Dataset items:
· · · ·
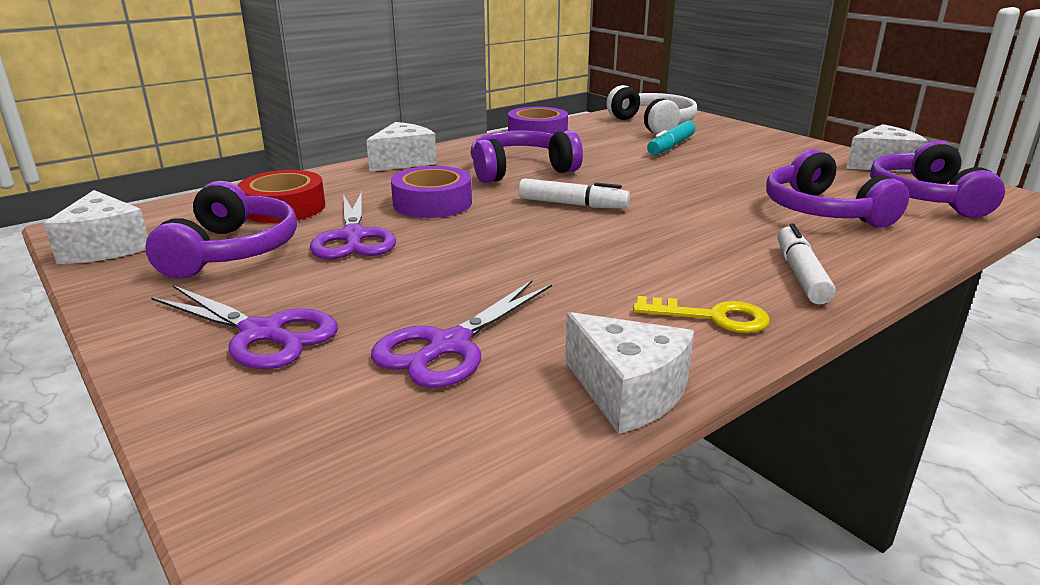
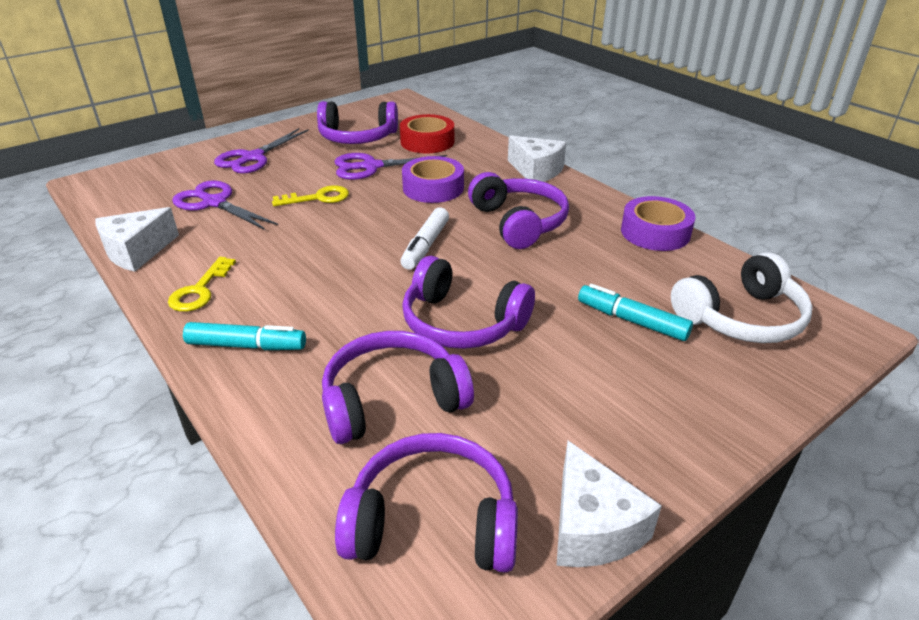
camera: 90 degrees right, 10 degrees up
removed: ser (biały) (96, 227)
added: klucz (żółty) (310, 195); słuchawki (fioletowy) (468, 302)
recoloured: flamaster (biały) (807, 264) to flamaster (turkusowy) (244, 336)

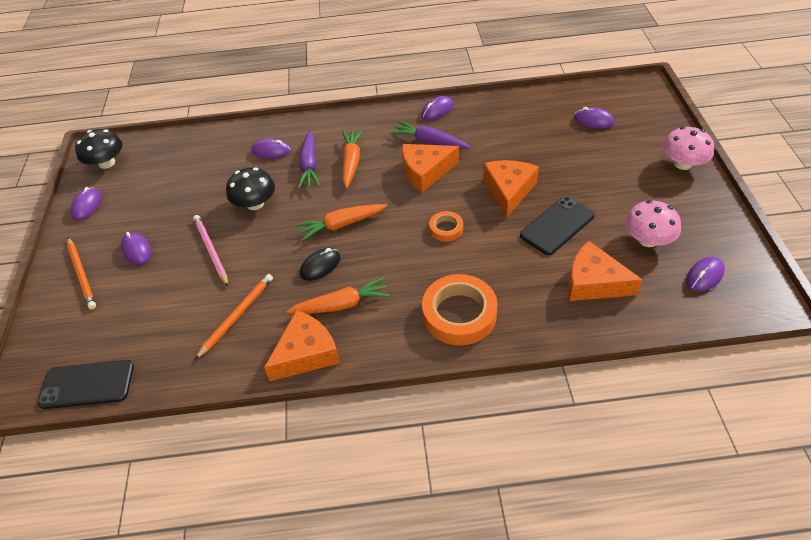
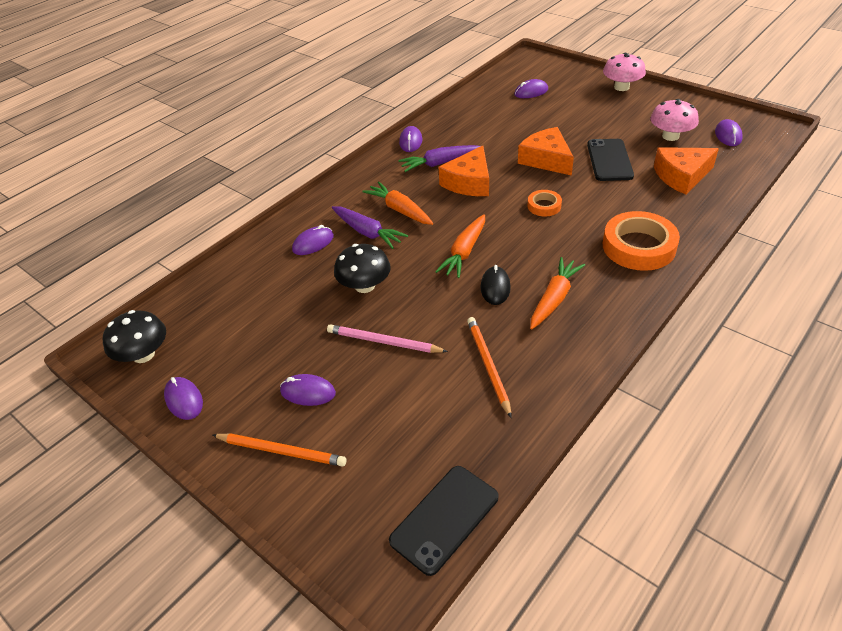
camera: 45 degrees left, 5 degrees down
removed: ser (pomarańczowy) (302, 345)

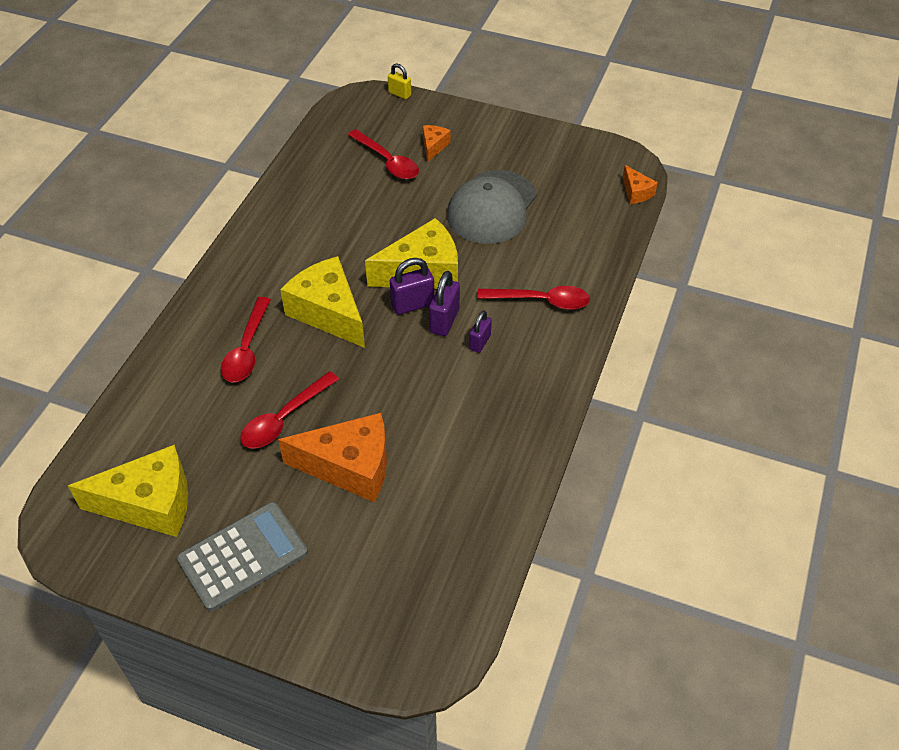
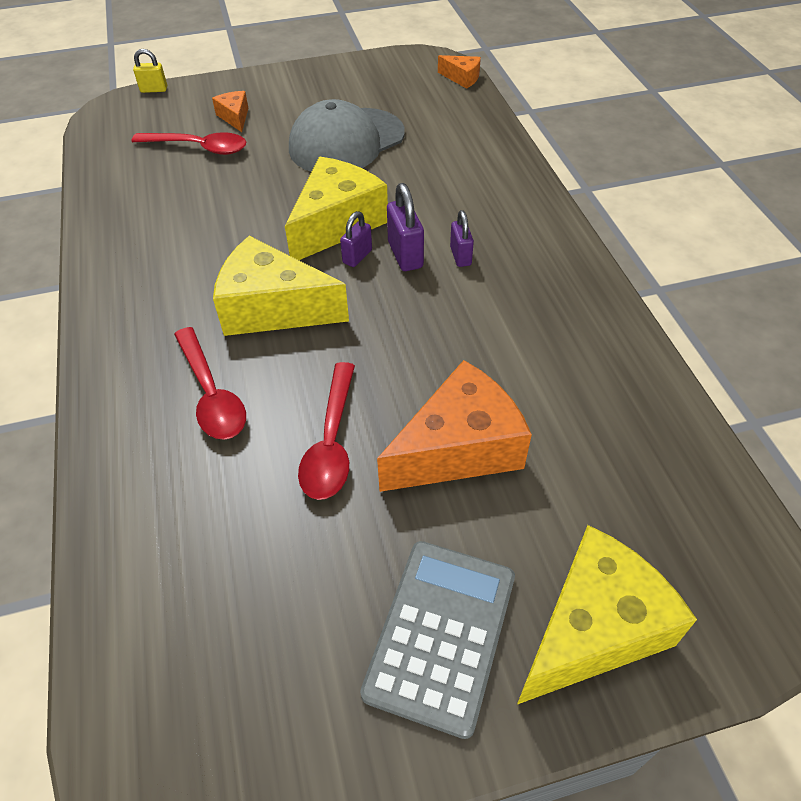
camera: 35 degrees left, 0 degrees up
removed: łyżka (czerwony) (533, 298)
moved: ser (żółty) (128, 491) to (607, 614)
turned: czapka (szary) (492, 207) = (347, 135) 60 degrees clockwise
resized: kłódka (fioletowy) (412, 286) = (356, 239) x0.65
· · · ·
▶ **ABOUT THIS TASK**
The lines to return are those in the entries above that include "left".

▶ **THE COMPLETED TASK**
camera: 45 degrees left, 5 degrees down
camera: 35 degrees left, 0 degrees up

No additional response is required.